In the records below, find the line with "none -> brown plate C7:C8 level 1" and repeat it and every line after it, exactly, without any pictures.

** Entries supplied follows **

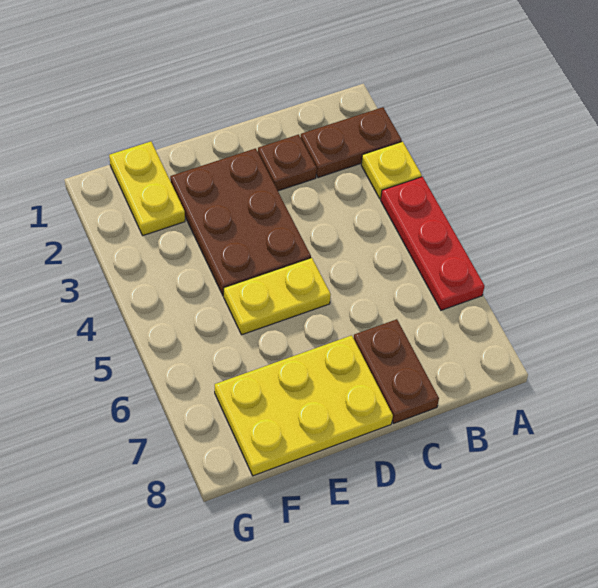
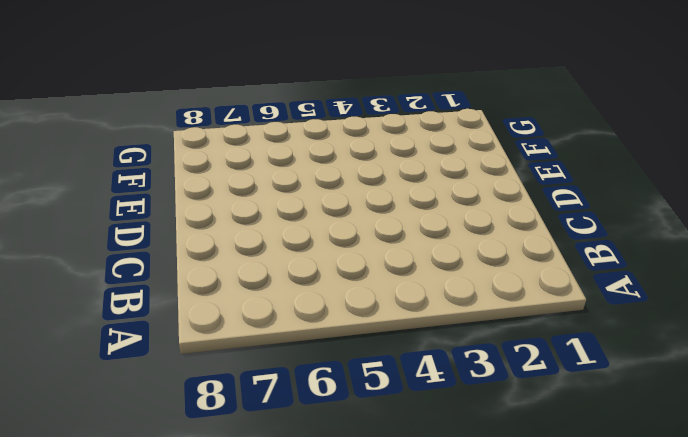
none -> brown plate A2:B2 level 1
none -> yellow plate A3 level 1

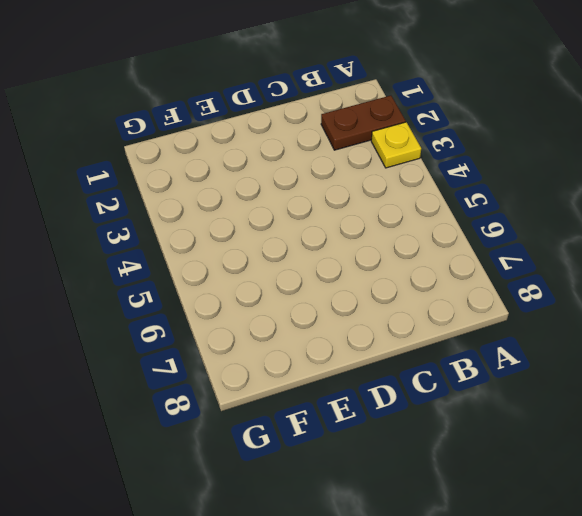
none -> red plate A4:A6 level 1
none -> brown plate C2 level 1

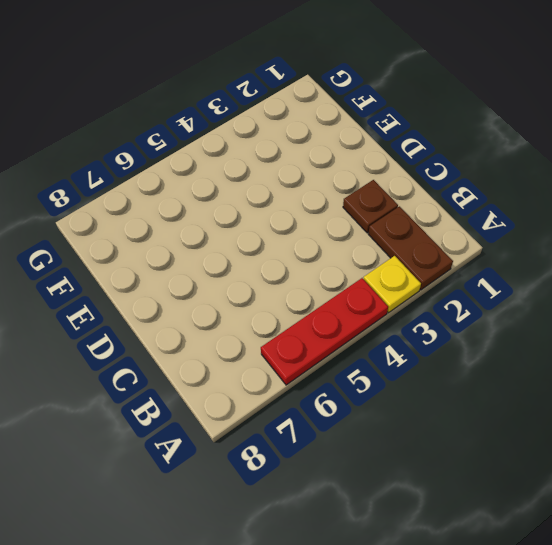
none -> brown plate C7:C8 level 1
none -> brown plate D2:E4 level 1

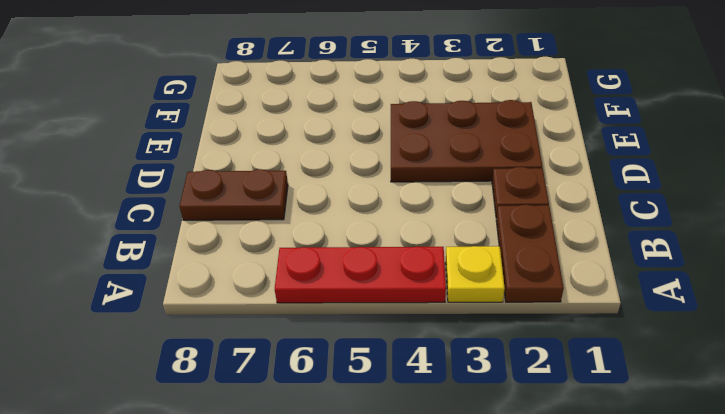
none -> yellow plate D5:E5 level 1
none -> yellow plate D7:F8 level 1

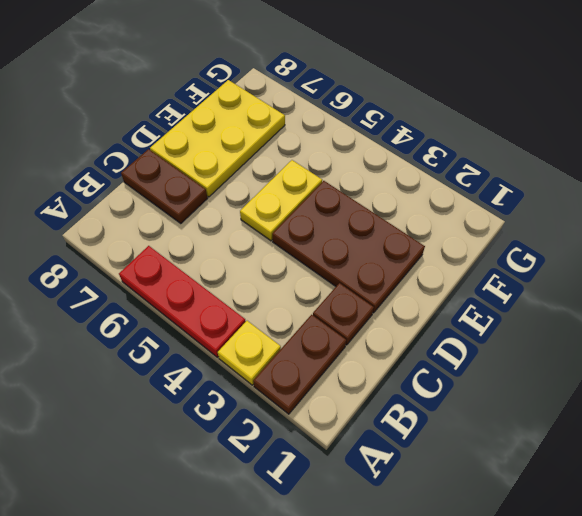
none -> yellow plate F1:F2 level 1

** End of Entries supplied **

◆ **Answer to the exercise**
none -> brown plate C7:C8 level 1
none -> brown plate D2:E4 level 1

none -> yellow plate D5:E5 level 1
none -> yellow plate D7:F8 level 1

none -> yellow plate F1:F2 level 1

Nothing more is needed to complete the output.